━━━━━ RECORDS SUPPLIED ━━━━━

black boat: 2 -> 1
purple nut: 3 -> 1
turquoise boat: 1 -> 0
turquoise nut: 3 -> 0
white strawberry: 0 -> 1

━━━━━

• [EXERCISE REQUIREMENTS]:
Print all of the records, leaving each one exactly as it appears above.

• [RESULT]:
black boat: 2 -> 1
purple nut: 3 -> 1
turquoise boat: 1 -> 0
turquoise nut: 3 -> 0
white strawberry: 0 -> 1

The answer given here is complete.